*GOAL OF THE EXERCISE*: Please copy out every one of the items below word for word, leaving each line unchanged.
## Start DATASET ROWS
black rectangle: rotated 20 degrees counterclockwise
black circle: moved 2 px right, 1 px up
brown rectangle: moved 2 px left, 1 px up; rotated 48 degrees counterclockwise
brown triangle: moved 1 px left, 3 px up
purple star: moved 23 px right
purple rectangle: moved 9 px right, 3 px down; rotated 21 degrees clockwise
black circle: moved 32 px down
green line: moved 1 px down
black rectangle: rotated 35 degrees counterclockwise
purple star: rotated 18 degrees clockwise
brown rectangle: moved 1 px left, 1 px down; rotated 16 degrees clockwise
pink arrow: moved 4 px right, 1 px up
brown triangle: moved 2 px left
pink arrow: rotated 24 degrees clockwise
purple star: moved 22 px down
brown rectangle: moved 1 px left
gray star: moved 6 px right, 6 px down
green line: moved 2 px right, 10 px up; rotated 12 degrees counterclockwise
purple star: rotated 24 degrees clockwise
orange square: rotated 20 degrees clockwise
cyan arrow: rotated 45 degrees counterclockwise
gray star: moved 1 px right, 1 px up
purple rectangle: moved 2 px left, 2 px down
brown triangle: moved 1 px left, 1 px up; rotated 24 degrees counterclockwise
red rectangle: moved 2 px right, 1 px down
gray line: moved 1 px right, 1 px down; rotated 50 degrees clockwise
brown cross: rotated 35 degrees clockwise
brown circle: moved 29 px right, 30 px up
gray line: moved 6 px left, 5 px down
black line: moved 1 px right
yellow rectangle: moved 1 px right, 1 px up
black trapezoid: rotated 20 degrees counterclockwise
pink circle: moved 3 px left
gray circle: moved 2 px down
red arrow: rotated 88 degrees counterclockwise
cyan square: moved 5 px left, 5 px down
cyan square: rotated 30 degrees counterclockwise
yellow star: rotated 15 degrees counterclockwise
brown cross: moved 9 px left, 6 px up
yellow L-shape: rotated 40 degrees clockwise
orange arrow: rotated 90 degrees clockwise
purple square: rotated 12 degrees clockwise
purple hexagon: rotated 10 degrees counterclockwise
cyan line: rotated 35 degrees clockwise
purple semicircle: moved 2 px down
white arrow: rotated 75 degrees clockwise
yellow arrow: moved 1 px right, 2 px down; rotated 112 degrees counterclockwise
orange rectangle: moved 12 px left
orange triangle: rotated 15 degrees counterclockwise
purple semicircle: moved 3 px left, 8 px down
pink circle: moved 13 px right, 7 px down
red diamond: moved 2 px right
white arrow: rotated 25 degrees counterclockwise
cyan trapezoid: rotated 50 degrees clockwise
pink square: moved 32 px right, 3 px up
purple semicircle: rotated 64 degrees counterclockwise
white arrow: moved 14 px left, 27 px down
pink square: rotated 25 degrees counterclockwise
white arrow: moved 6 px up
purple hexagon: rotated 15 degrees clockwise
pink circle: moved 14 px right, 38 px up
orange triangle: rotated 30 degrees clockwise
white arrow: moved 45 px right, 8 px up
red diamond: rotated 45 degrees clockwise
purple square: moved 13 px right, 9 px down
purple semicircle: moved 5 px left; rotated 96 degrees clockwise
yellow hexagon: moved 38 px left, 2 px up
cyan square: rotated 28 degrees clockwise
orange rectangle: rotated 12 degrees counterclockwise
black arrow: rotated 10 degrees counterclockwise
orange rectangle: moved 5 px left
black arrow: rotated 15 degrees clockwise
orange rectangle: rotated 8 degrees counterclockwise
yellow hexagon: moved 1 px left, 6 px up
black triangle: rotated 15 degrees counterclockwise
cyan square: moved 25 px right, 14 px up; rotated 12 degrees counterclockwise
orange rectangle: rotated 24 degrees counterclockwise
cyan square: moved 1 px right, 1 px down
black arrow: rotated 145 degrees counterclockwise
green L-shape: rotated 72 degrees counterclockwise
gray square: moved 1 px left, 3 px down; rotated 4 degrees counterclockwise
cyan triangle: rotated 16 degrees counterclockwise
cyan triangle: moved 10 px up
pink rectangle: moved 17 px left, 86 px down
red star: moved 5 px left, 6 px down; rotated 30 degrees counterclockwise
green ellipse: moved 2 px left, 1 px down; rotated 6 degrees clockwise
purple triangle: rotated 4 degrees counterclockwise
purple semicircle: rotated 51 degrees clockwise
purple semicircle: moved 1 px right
## End DATASET ROWS
*SOLVED EXERCISE*:
black rectangle: rotated 20 degrees counterclockwise
black circle: moved 2 px right, 1 px up
brown rectangle: moved 2 px left, 1 px up; rotated 48 degrees counterclockwise
brown triangle: moved 1 px left, 3 px up
purple star: moved 23 px right
purple rectangle: moved 9 px right, 3 px down; rotated 21 degrees clockwise
black circle: moved 32 px down
green line: moved 1 px down
black rectangle: rotated 35 degrees counterclockwise
purple star: rotated 18 degrees clockwise
brown rectangle: moved 1 px left, 1 px down; rotated 16 degrees clockwise
pink arrow: moved 4 px right, 1 px up
brown triangle: moved 2 px left
pink arrow: rotated 24 degrees clockwise
purple star: moved 22 px down
brown rectangle: moved 1 px left
gray star: moved 6 px right, 6 px down
green line: moved 2 px right, 10 px up; rotated 12 degrees counterclockwise
purple star: rotated 24 degrees clockwise
orange square: rotated 20 degrees clockwise
cyan arrow: rotated 45 degrees counterclockwise
gray star: moved 1 px right, 1 px up
purple rectangle: moved 2 px left, 2 px down
brown triangle: moved 1 px left, 1 px up; rotated 24 degrees counterclockwise
red rectangle: moved 2 px right, 1 px down
gray line: moved 1 px right, 1 px down; rotated 50 degrees clockwise
brown cross: rotated 35 degrees clockwise
brown circle: moved 29 px right, 30 px up
gray line: moved 6 px left, 5 px down
black line: moved 1 px right
yellow rectangle: moved 1 px right, 1 px up
black trapezoid: rotated 20 degrees counterclockwise
pink circle: moved 3 px left
gray circle: moved 2 px down
red arrow: rotated 88 degrees counterclockwise
cyan square: moved 5 px left, 5 px down
cyan square: rotated 30 degrees counterclockwise
yellow star: rotated 15 degrees counterclockwise
brown cross: moved 9 px left, 6 px up
yellow L-shape: rotated 40 degrees clockwise
orange arrow: rotated 90 degrees clockwise
purple square: rotated 12 degrees clockwise
purple hexagon: rotated 10 degrees counterclockwise
cyan line: rotated 35 degrees clockwise
purple semicircle: moved 2 px down
white arrow: rotated 75 degrees clockwise
yellow arrow: moved 1 px right, 2 px down; rotated 112 degrees counterclockwise
orange rectangle: moved 12 px left
orange triangle: rotated 15 degrees counterclockwise
purple semicircle: moved 3 px left, 8 px down
pink circle: moved 13 px right, 7 px down
red diamond: moved 2 px right
white arrow: rotated 25 degrees counterclockwise
cyan trapezoid: rotated 50 degrees clockwise
pink square: moved 32 px right, 3 px up
purple semicircle: rotated 64 degrees counterclockwise
white arrow: moved 14 px left, 27 px down
pink square: rotated 25 degrees counterclockwise
white arrow: moved 6 px up
purple hexagon: rotated 15 degrees clockwise
pink circle: moved 14 px right, 38 px up
orange triangle: rotated 30 degrees clockwise
white arrow: moved 45 px right, 8 px up
red diamond: rotated 45 degrees clockwise
purple square: moved 13 px right, 9 px down
purple semicircle: moved 5 px left; rotated 96 degrees clockwise
yellow hexagon: moved 38 px left, 2 px up
cyan square: rotated 28 degrees clockwise
orange rectangle: rotated 12 degrees counterclockwise
black arrow: rotated 10 degrees counterclockwise
orange rectangle: moved 5 px left
black arrow: rotated 15 degrees clockwise
orange rectangle: rotated 8 degrees counterclockwise
yellow hexagon: moved 1 px left, 6 px up
black triangle: rotated 15 degrees counterclockwise
cyan square: moved 25 px right, 14 px up; rotated 12 degrees counterclockwise
orange rectangle: rotated 24 degrees counterclockwise
cyan square: moved 1 px right, 1 px down
black arrow: rotated 145 degrees counterclockwise
green L-shape: rotated 72 degrees counterclockwise
gray square: moved 1 px left, 3 px down; rotated 4 degrees counterclockwise
cyan triangle: rotated 16 degrees counterclockwise
cyan triangle: moved 10 px up
pink rectangle: moved 17 px left, 86 px down
red star: moved 5 px left, 6 px down; rotated 30 degrees counterclockwise
green ellipse: moved 2 px left, 1 px down; rotated 6 degrees clockwise
purple triangle: rotated 4 degrees counterclockwise
purple semicircle: rotated 51 degrees clockwise
purple semicircle: moved 1 px right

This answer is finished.